This task calls for copying every line in the data below that contains the word "yellow".

---------- Dataset

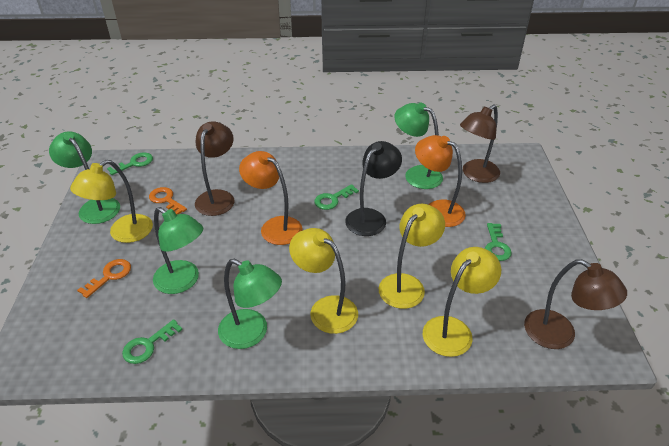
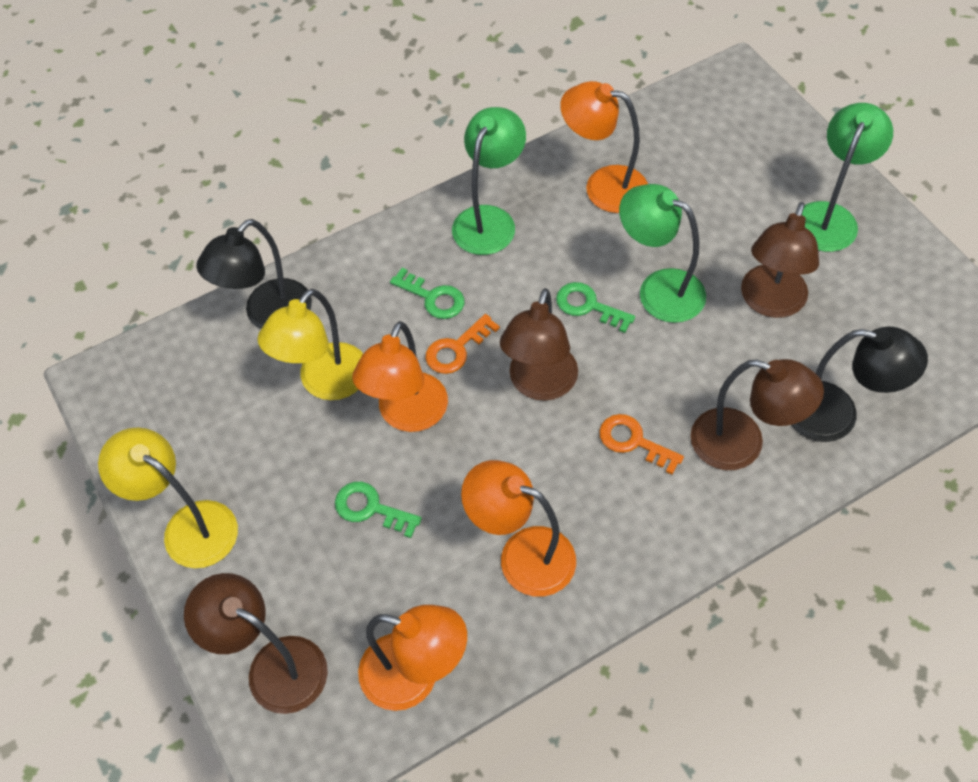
black lamp: 1 -> 2
brown lamp: 3 -> 4
green key: 4 -> 3
green lamp: 4 -> 3
orange lamp: 2 -> 4
yellow lamp: 4 -> 2

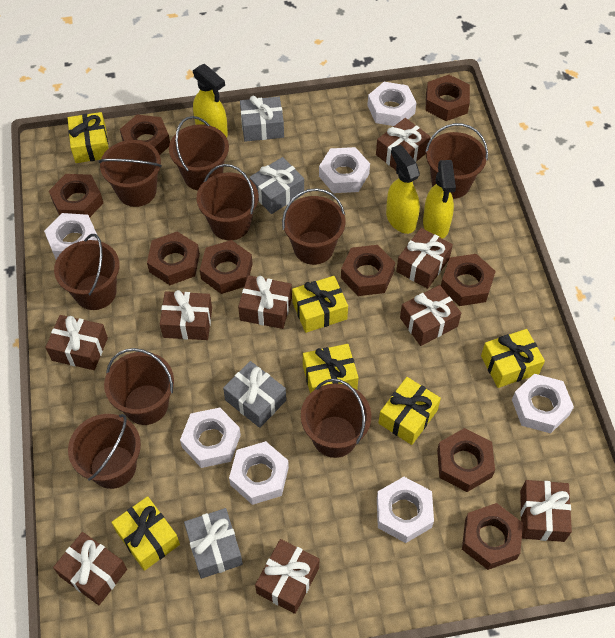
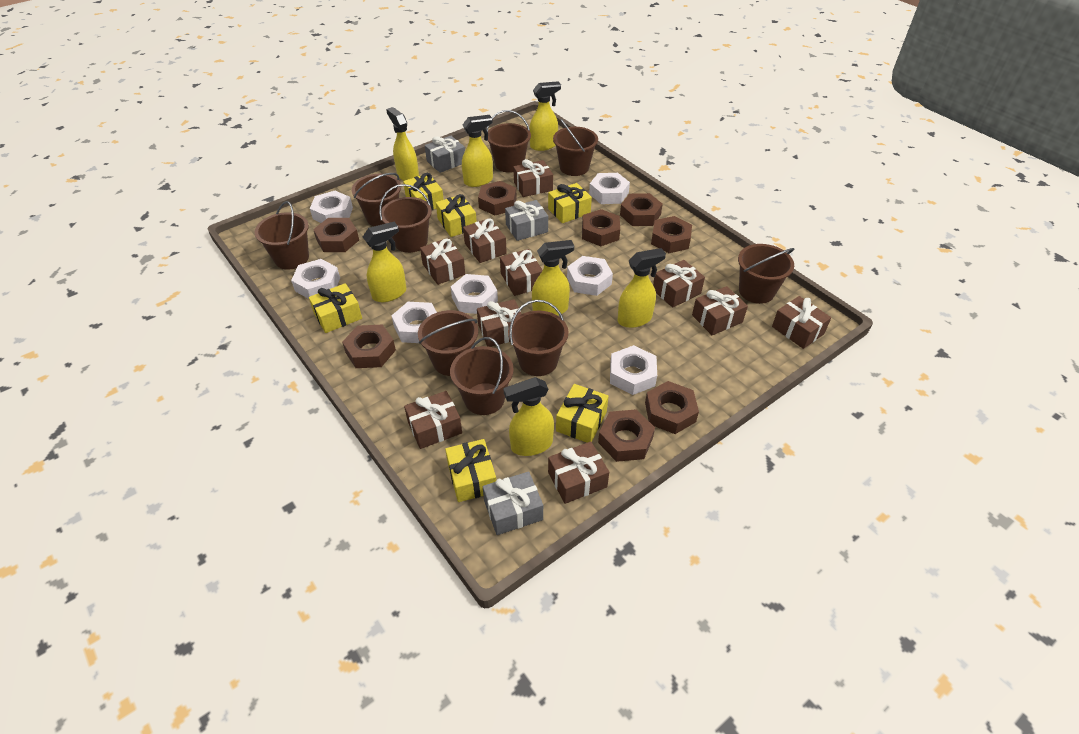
brown gift: 9 -> 10
brown nut: 9 -> 8
grey gift: 4 -> 3
yellow spray bottle: 3 -> 7

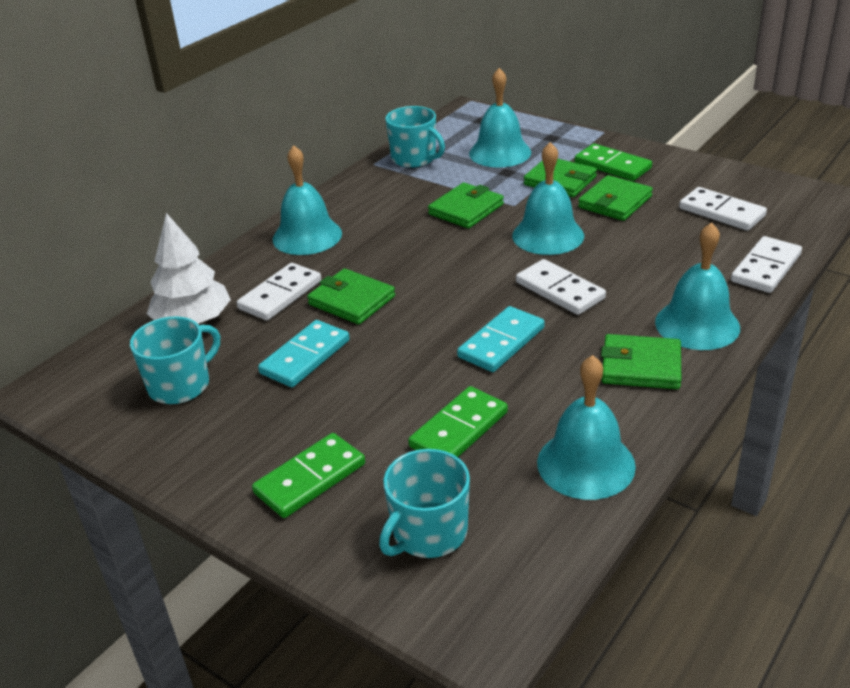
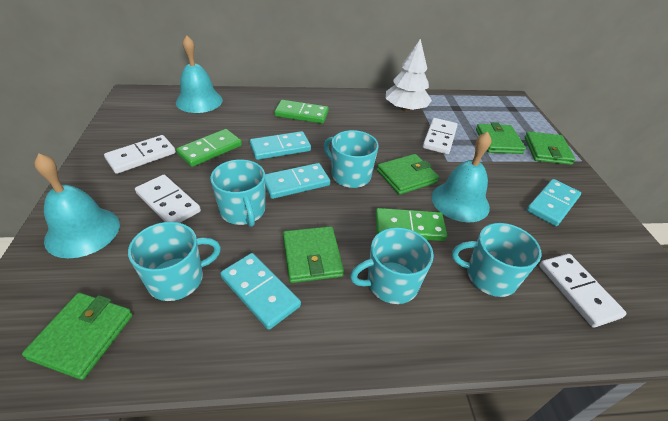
turquoise bell: 5 -> 3
turquoise domino: 2 -> 4
turquoise mug: 3 -> 5

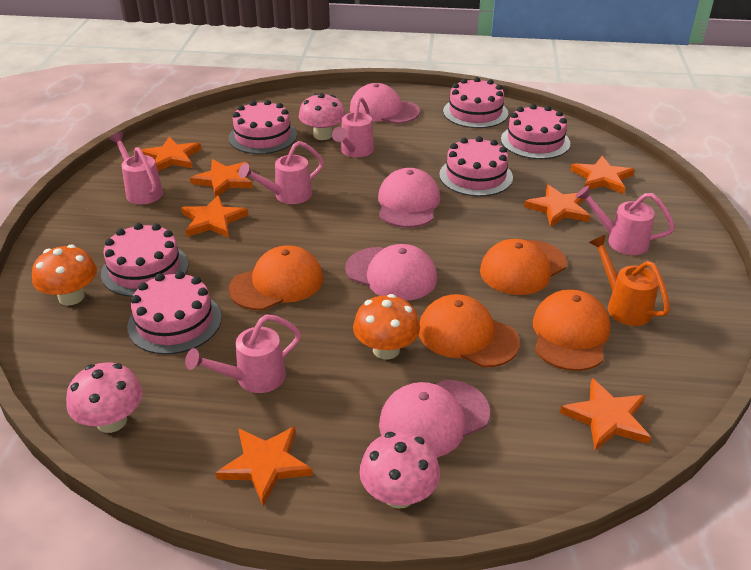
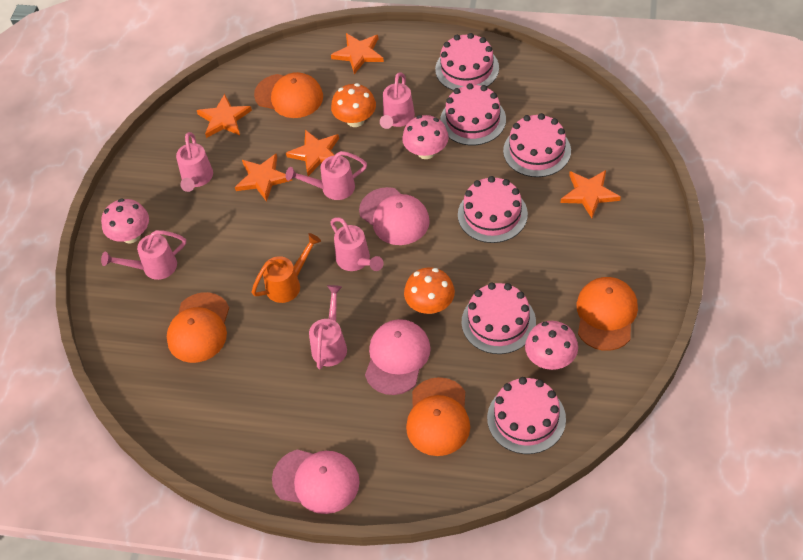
orange star: 7 -> 5
pink cap: 4 -> 3
pink watering can: 5 -> 6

--------------------

__Result of the exercise__:
yellow lamp: 4 -> 2
yellow spray bottle: 3 -> 7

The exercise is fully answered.